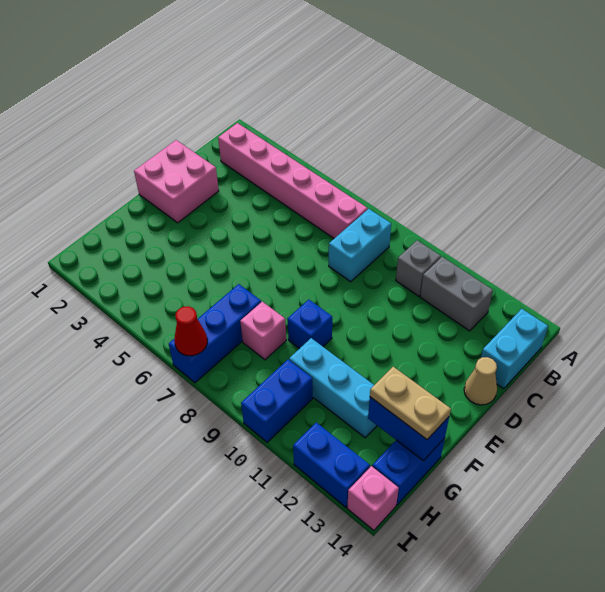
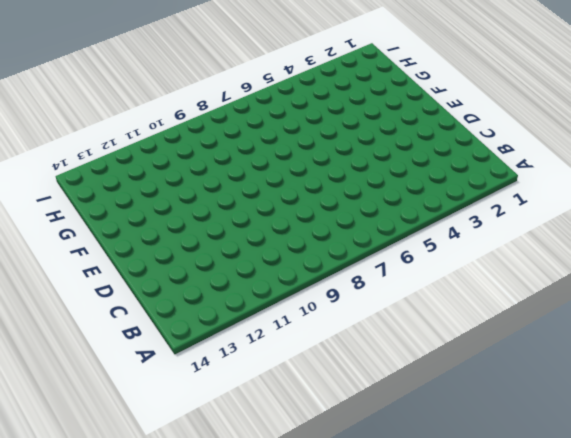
none -> pink brick B2:B7 level 1
none -> cyan brick B8:C8 level 1
none -> grey brick B10 level 1

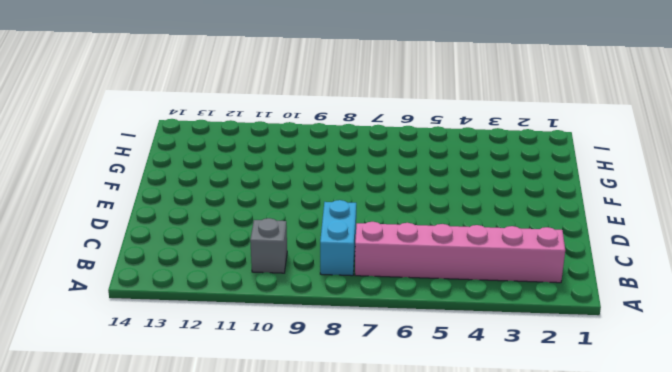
none -> grey brick B11:B12 level 1
none -> cyan brick B14:C14 level 1
none -> pink brick D1:E2 level 1

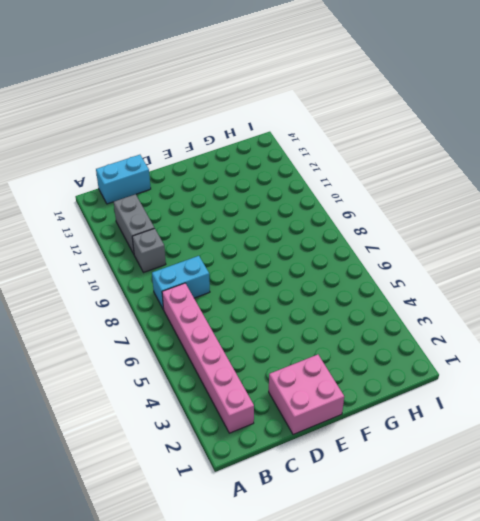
none -> tan cone D14 level 1
none -> blue brick F9 level 1
none -> blue brick G7:I7 level 1

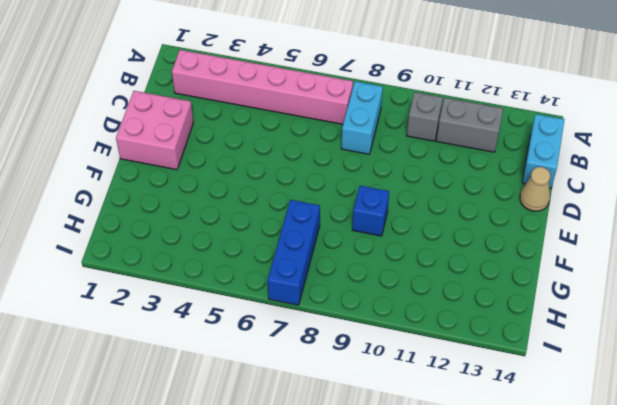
none -> pink brick G8 level 1
none -> cyan brick G10:G12 level 1
none -> blue brick G14:H14 level 1

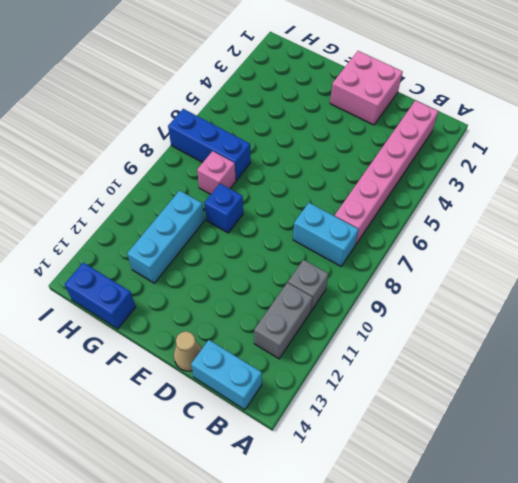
none -> blue brick H10:I10 level 1
none -> blue brick I12:I13 level 1
none -> pink brick I14 level 1

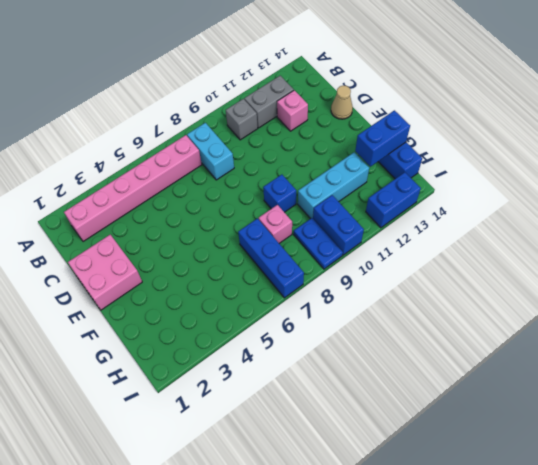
pink brick C12 level 1 -> pink brick I14 level 1
blue plate H9:I9 level 1 -> none
none -> cyan brick B14:C14 level 1
none -> red cone I7 level 2
none -> tan plate G13:G14 level 3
■ ■ ■ ■ ■ ■ ■
TASK DESCRIPTION:
Output every entry verbatim but skip the pictures.

RESPONSE TO THIS TASK:
none -> pink brick B2:B7 level 1
none -> cyan brick B8:C8 level 1
none -> grey brick B10 level 1

none -> grey brick B11:B12 level 1
none -> cyan brick B14:C14 level 1
none -> pink brick D1:E2 level 1

none -> tan cone D14 level 1
none -> blue brick F9 level 1
none -> blue brick G7:I7 level 1

none -> pink brick G8 level 1
none -> cyan brick G10:G12 level 1
none -> blue brick G14:H14 level 1

none -> blue brick H10:I10 level 1
none -> blue brick I12:I13 level 1
none -> pink brick I14 level 1

pink brick C12 level 1 -> pink brick I14 level 1
blue plate H9:I9 level 1 -> none
none -> cyan brick B14:C14 level 1
none -> red cone I7 level 2
none -> tan plate G13:G14 level 3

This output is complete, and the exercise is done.